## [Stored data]
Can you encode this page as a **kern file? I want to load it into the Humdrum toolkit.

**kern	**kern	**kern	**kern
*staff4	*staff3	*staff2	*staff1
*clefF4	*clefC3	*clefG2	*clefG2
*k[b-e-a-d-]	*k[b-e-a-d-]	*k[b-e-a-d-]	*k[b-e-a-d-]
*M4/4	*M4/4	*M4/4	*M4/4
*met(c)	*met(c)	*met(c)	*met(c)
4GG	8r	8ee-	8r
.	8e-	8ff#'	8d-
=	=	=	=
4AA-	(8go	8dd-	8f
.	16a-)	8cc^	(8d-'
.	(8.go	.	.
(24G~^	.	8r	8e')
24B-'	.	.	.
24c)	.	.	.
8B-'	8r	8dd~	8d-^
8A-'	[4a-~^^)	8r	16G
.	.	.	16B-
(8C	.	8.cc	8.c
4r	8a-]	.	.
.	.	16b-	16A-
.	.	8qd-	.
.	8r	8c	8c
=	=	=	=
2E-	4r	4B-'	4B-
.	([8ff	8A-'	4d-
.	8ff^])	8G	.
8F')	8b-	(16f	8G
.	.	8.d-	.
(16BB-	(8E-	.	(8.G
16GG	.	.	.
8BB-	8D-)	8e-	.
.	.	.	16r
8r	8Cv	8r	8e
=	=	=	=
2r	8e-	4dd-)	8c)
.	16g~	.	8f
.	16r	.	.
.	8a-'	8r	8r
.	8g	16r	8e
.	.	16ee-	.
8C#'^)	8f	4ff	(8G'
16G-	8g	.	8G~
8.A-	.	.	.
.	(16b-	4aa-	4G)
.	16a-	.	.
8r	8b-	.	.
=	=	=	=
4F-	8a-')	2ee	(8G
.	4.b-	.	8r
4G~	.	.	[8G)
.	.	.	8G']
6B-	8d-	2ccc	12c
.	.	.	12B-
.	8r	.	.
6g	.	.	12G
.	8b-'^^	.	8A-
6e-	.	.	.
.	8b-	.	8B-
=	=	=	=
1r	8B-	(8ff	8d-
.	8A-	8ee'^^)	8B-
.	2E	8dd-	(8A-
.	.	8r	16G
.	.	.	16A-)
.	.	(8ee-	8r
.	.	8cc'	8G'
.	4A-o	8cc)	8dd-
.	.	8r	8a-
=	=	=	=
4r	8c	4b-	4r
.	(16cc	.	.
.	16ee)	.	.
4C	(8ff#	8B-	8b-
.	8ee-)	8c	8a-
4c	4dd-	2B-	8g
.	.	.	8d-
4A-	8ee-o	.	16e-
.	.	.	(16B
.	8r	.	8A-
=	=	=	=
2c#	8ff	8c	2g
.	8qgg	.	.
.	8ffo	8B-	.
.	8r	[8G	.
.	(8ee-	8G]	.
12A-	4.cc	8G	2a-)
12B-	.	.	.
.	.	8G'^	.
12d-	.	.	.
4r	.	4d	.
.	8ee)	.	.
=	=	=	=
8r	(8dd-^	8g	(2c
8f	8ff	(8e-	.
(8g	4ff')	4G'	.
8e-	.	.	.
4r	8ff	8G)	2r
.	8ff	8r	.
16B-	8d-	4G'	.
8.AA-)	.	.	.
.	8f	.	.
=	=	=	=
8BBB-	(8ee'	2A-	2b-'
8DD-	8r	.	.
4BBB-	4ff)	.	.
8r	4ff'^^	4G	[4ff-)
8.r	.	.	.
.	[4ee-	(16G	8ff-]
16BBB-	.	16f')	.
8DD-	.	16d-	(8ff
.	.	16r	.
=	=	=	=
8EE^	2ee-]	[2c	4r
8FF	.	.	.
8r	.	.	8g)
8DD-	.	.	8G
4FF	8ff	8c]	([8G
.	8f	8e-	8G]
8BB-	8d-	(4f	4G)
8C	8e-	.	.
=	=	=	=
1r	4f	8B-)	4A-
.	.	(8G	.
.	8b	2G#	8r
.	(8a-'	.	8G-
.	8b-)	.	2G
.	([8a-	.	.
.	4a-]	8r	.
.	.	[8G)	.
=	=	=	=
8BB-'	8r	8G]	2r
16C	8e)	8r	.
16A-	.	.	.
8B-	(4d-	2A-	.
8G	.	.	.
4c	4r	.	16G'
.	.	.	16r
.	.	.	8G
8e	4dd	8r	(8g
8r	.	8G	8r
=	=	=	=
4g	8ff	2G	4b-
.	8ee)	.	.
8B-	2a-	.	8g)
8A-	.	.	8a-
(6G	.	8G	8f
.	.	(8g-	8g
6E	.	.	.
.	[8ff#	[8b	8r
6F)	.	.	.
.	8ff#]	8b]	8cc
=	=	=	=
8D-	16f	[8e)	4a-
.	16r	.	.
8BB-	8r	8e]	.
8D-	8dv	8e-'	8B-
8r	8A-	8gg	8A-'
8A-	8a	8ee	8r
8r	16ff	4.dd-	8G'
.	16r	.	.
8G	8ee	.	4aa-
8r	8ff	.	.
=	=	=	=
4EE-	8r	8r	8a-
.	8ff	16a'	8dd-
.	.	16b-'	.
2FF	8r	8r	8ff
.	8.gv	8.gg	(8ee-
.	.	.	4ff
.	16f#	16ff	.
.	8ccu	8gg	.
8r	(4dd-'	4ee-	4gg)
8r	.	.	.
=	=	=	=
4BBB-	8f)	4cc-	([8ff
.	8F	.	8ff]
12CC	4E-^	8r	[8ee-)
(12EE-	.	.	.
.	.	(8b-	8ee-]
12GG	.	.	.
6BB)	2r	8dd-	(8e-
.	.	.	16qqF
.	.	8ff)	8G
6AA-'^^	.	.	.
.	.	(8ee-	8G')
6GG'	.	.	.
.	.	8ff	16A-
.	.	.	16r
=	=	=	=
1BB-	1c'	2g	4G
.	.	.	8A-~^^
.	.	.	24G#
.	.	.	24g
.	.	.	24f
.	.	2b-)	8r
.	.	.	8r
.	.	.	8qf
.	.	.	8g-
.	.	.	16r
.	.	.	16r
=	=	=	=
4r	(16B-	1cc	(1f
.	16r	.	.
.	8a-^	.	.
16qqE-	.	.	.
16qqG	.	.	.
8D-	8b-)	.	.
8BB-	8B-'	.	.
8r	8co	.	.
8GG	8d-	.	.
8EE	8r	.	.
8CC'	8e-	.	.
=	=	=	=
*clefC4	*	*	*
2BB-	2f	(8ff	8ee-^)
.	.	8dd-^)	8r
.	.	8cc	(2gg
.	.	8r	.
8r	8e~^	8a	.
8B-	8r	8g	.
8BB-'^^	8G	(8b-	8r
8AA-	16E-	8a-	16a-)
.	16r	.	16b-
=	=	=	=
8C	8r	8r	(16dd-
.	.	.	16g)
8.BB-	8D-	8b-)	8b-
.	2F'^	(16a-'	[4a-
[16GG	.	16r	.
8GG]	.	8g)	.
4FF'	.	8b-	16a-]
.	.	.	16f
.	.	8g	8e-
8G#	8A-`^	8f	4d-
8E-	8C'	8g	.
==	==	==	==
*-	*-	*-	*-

## [Task statement]
How many lines in the listing above contain the string "kern"? Case matters. Reply with the number only.

## [Exercise result]
2